STORED DATA —
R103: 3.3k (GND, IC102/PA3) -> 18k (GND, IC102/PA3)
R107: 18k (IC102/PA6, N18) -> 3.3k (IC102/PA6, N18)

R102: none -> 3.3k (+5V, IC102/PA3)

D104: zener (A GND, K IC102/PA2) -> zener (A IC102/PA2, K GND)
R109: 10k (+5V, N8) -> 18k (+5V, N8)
--
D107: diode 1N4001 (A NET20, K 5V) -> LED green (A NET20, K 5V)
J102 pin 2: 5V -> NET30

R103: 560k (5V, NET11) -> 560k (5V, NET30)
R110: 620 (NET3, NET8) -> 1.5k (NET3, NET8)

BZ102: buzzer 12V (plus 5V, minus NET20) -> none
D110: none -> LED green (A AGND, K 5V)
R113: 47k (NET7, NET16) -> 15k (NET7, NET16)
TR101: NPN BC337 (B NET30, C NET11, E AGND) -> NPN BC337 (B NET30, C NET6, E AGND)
* * *
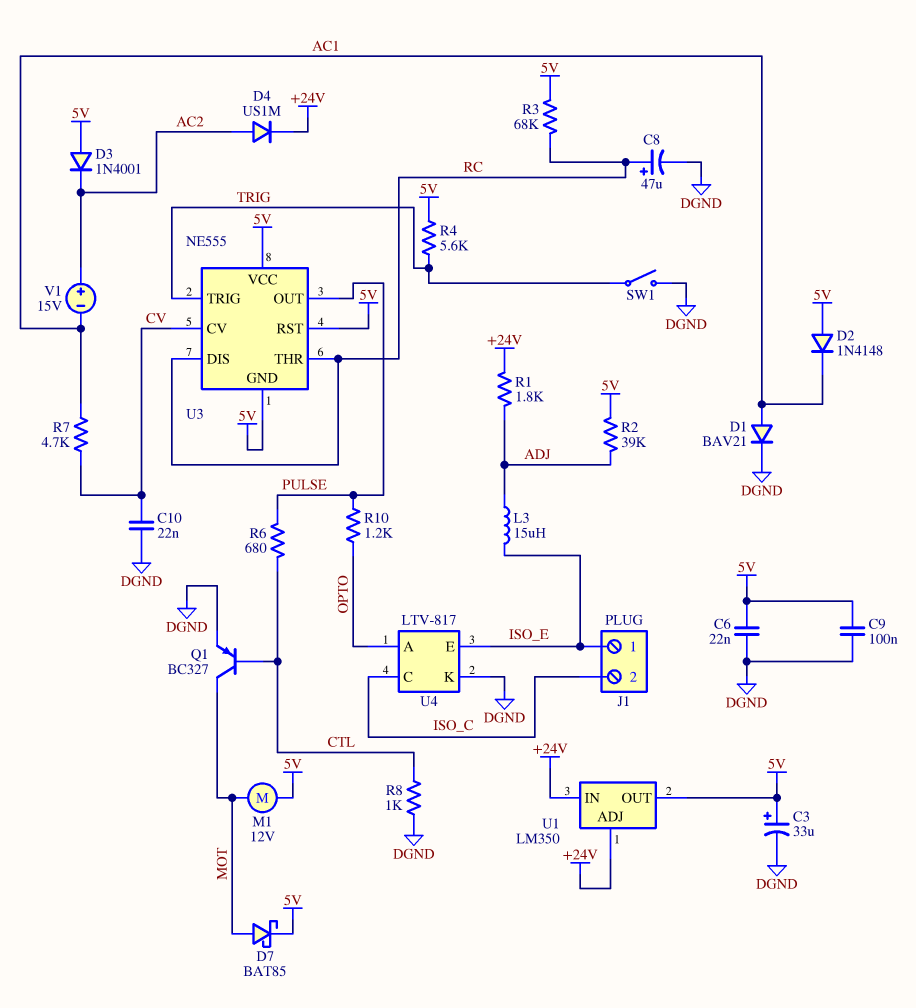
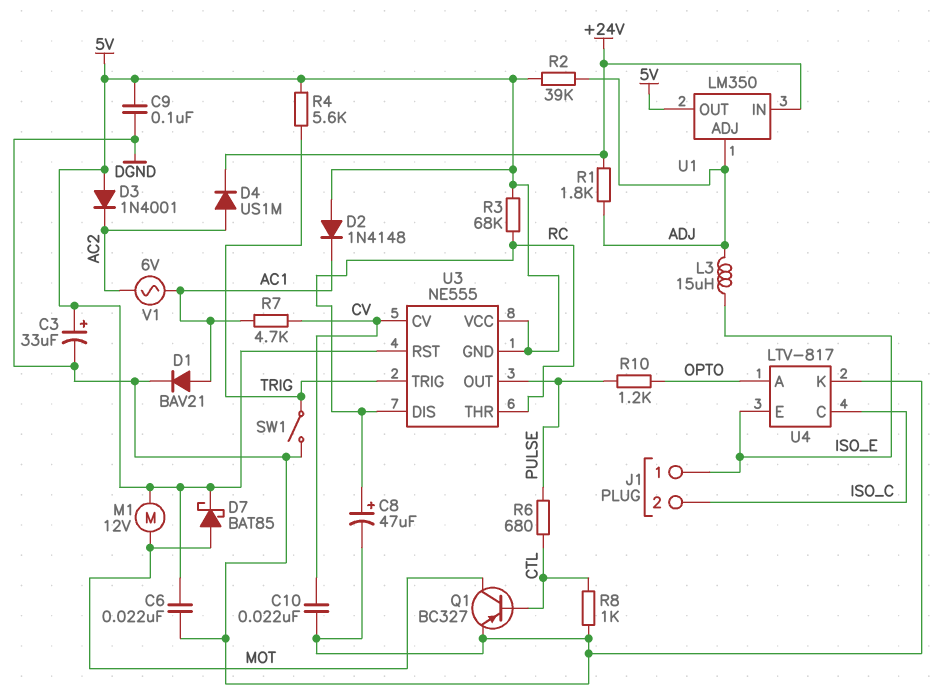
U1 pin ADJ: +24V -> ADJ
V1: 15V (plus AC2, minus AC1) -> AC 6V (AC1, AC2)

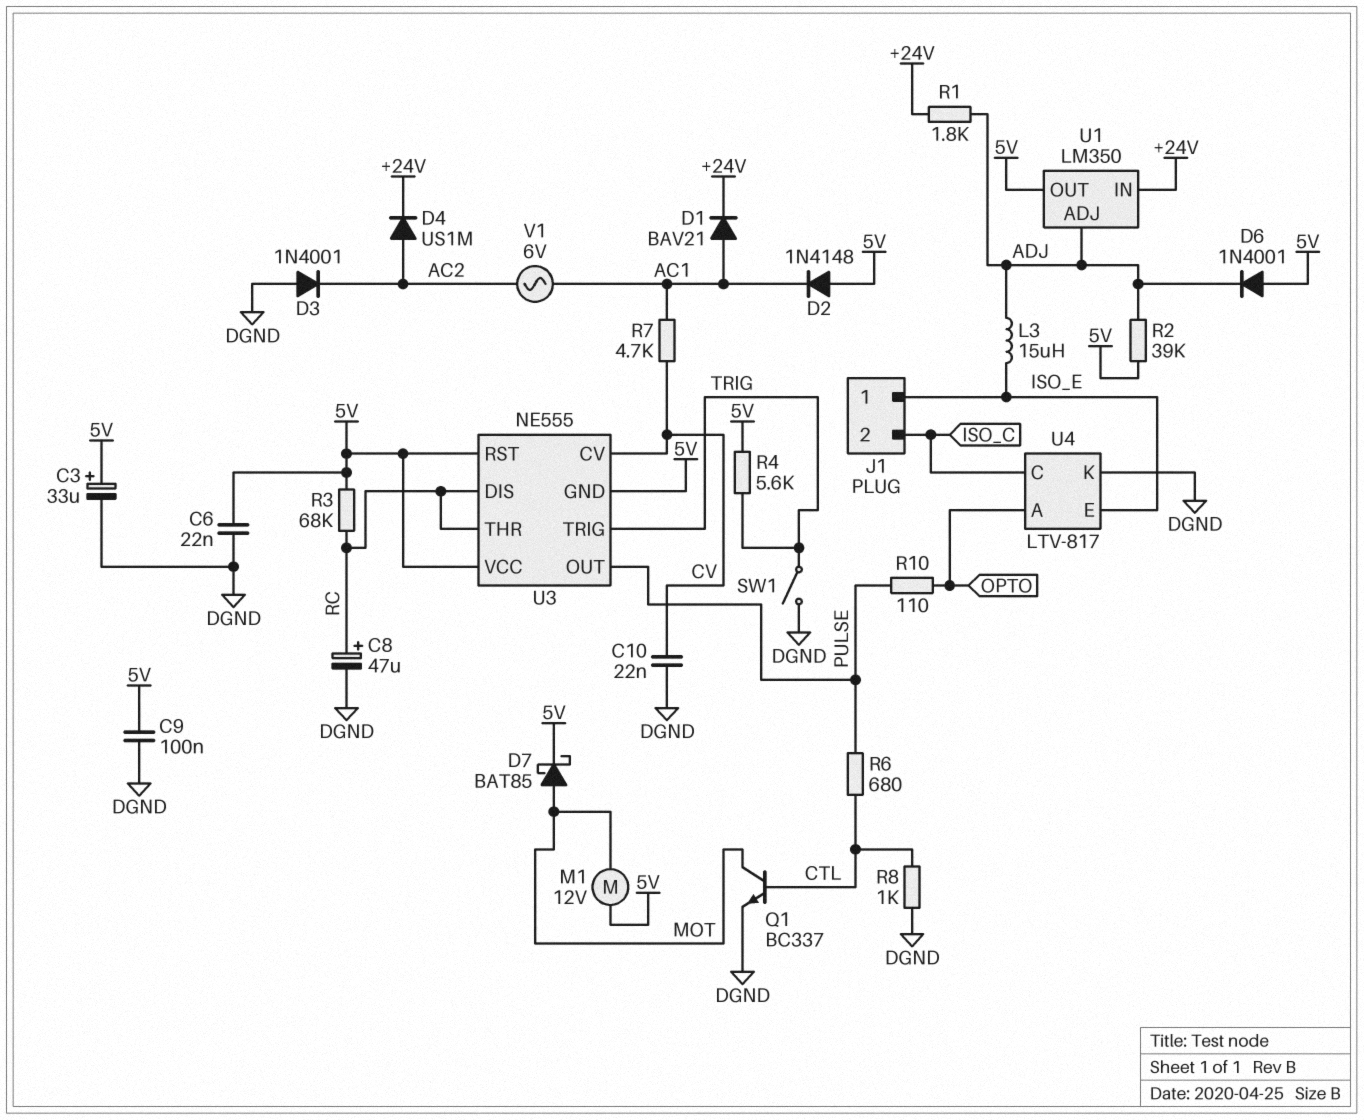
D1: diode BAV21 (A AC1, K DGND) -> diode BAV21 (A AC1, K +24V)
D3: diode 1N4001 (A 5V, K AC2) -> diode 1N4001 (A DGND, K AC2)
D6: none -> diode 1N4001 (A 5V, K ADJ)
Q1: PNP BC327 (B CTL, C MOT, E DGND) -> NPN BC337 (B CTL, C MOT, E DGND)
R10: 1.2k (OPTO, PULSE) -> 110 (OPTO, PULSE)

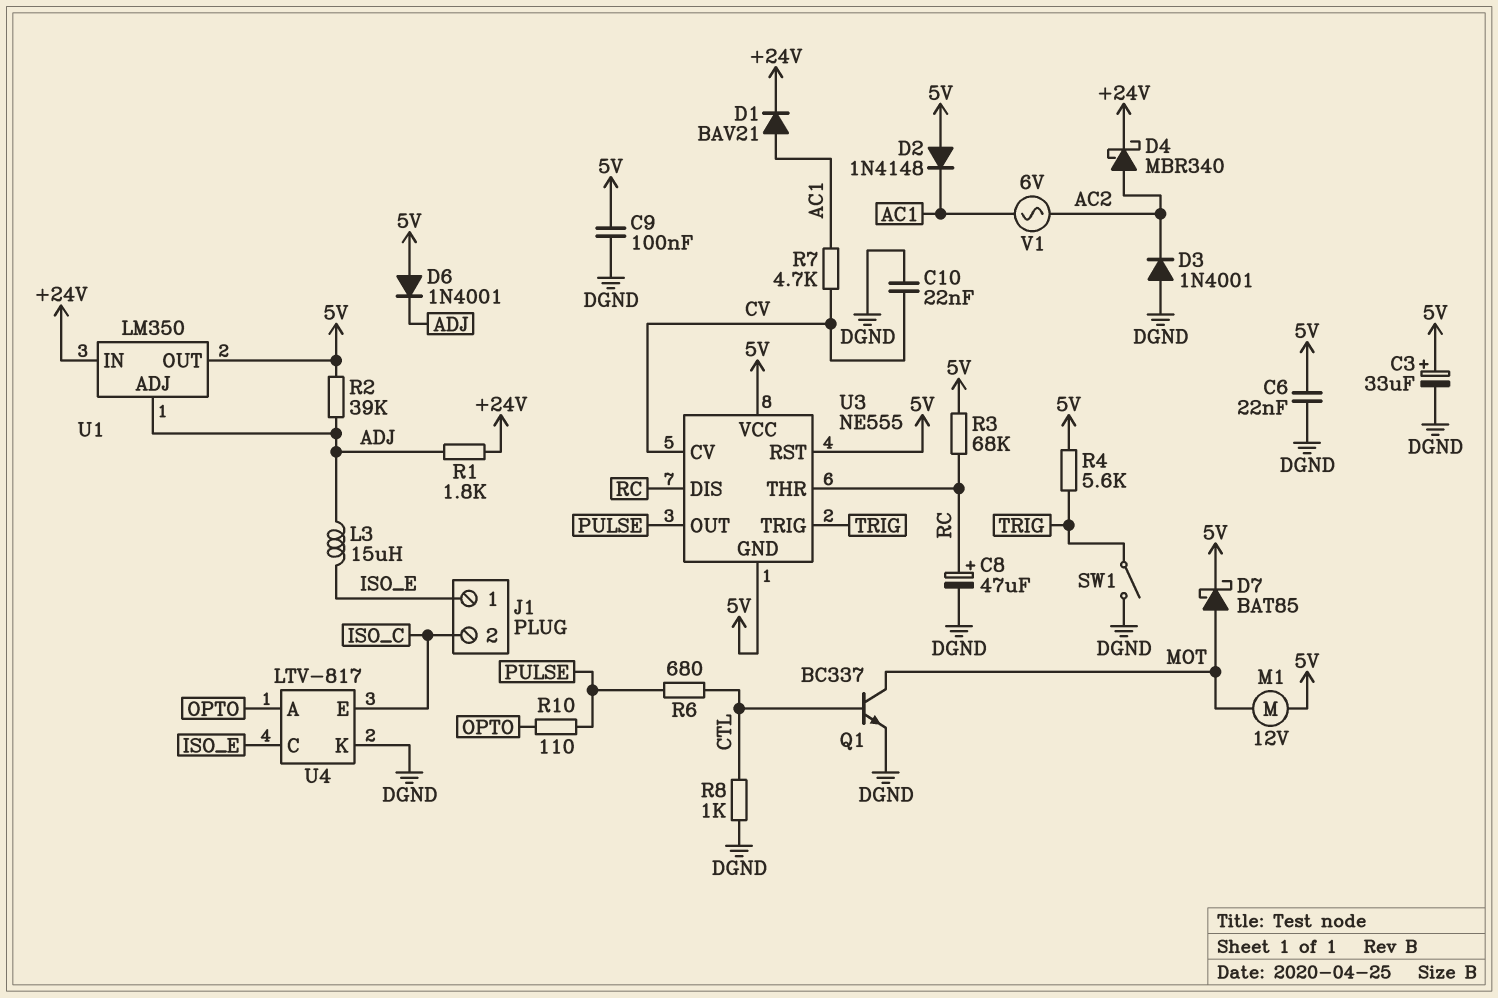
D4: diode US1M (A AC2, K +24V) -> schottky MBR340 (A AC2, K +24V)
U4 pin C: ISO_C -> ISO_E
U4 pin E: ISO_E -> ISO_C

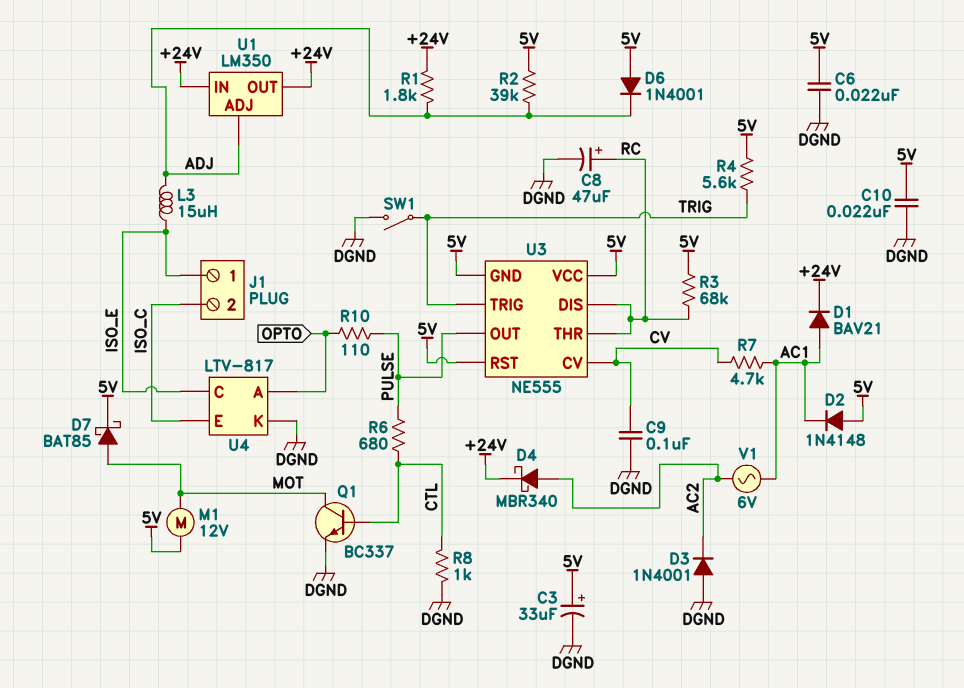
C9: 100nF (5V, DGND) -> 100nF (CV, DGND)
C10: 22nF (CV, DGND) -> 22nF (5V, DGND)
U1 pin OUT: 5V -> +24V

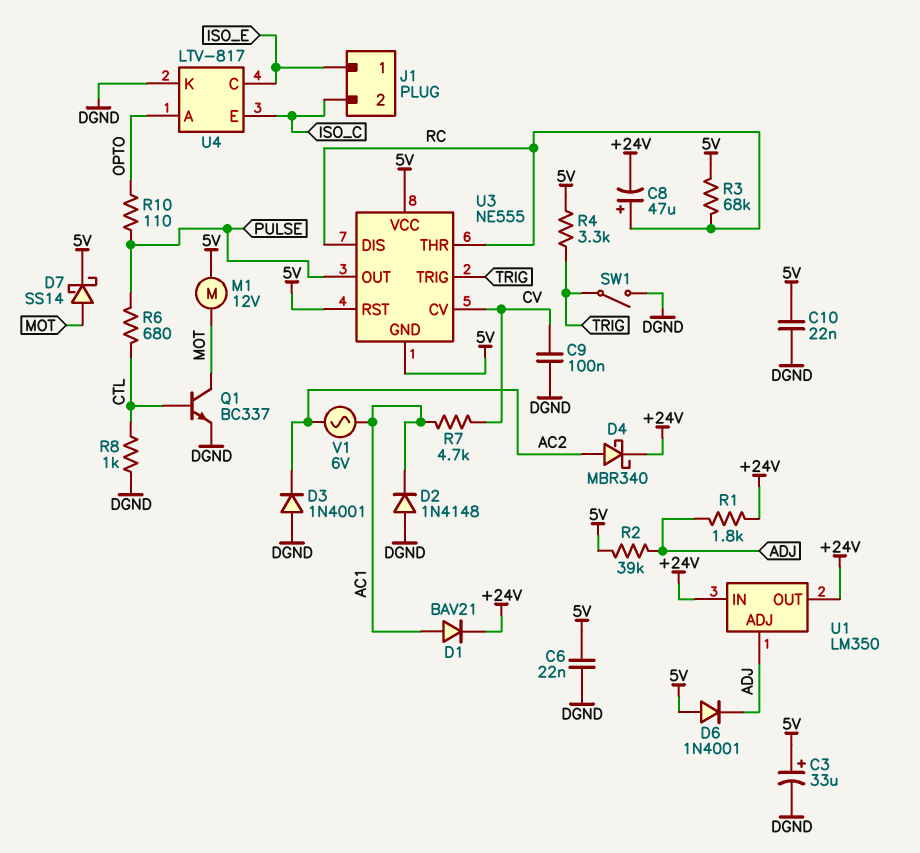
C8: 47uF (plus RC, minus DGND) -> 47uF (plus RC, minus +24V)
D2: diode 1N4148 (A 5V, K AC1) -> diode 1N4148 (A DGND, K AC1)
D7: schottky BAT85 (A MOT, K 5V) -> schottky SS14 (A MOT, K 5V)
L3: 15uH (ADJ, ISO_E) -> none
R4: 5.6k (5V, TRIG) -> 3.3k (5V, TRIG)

YOUR GOAL — The lines you return should be those above that contain the word "diode", every one of them.

FINISHED TASK —
D107: diode 1N4001 (A NET20, K 5V) -> LED green (A NET20, K 5V)
D1: diode BAV21 (A AC1, K DGND) -> diode BAV21 (A AC1, K +24V)
D3: diode 1N4001 (A 5V, K AC2) -> diode 1N4001 (A DGND, K AC2)
D6: none -> diode 1N4001 (A 5V, K ADJ)
D4: diode US1M (A AC2, K +24V) -> schottky MBR340 (A AC2, K +24V)
D2: diode 1N4148 (A 5V, K AC1) -> diode 1N4148 (A DGND, K AC1)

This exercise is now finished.